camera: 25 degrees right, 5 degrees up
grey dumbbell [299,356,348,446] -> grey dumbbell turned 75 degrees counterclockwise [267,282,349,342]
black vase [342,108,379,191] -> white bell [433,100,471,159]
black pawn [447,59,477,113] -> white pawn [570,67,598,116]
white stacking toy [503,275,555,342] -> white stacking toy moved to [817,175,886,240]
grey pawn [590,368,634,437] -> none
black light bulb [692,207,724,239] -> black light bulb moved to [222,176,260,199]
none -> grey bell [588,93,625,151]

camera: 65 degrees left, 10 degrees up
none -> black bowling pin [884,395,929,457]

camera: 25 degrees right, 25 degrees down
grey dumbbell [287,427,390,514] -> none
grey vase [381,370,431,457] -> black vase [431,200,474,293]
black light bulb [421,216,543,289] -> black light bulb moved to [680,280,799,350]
========================================================================
Task prompt: Which lines above carry the string "camera"? Copy those lines.

Finished exercise:
camera: 25 degrees right, 5 degrees up
camera: 65 degrees left, 10 degrees up
camera: 25 degrees right, 25 degrees down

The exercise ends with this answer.